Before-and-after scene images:
"""

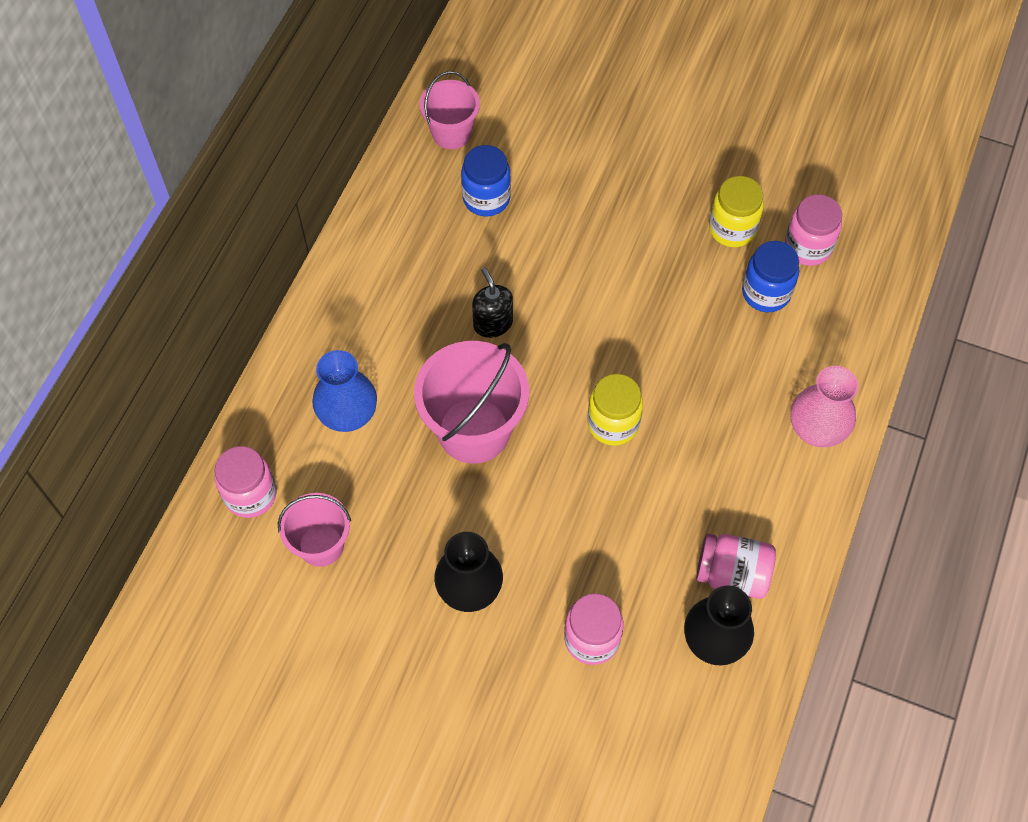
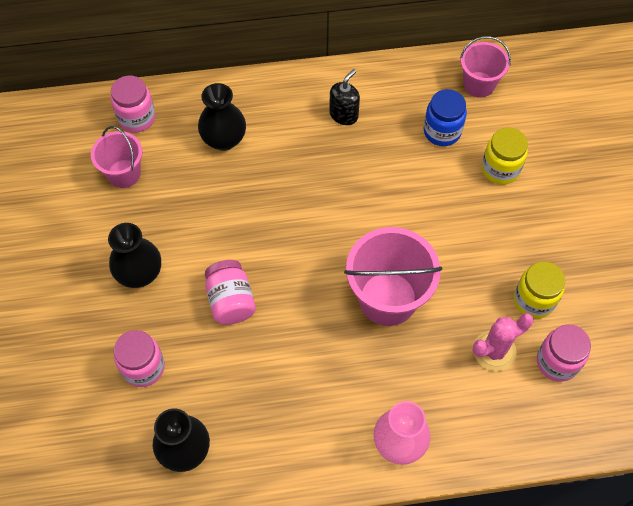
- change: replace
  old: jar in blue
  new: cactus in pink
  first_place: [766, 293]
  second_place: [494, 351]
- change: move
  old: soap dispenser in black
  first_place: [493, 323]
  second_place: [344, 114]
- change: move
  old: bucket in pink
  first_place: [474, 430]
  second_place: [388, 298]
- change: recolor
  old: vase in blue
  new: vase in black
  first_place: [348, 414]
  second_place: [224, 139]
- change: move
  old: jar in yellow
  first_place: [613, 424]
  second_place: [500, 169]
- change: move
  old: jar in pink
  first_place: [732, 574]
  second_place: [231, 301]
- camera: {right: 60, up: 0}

"""

WHAT TO WORK ON: Leave out the pictures and return every record word for word.

RESULT OF THE EXERCISE:
- change: replace
  old: jar in blue
  new: cactus in pink
  first_place: [766, 293]
  second_place: [494, 351]
- change: move
  old: soap dispenser in black
  first_place: [493, 323]
  second_place: [344, 114]
- change: move
  old: bucket in pink
  first_place: [474, 430]
  second_place: [388, 298]
- change: recolor
  old: vase in blue
  new: vase in black
  first_place: [348, 414]
  second_place: [224, 139]
- change: move
  old: jar in yellow
  first_place: [613, 424]
  second_place: [500, 169]
- change: move
  old: jar in pink
  first_place: [732, 574]
  second_place: [231, 301]
- camera: {right: 60, up: 0}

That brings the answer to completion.